Convert the listing below into a numbered list, one line per entry, leaving out any blank lines.

(Raw records)
-- start --

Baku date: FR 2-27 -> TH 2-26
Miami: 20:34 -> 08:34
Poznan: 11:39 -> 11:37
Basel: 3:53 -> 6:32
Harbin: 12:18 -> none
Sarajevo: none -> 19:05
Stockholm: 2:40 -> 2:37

-- end --

● Reply to the exercise:
1. Baku date: FR 2-27 -> TH 2-26
2. Miami: 20:34 -> 08:34
3. Poznan: 11:39 -> 11:37
4. Basel: 3:53 -> 6:32
5. Harbin: 12:18 -> none
6. Sarajevo: none -> 19:05
7. Stockholm: 2:40 -> 2:37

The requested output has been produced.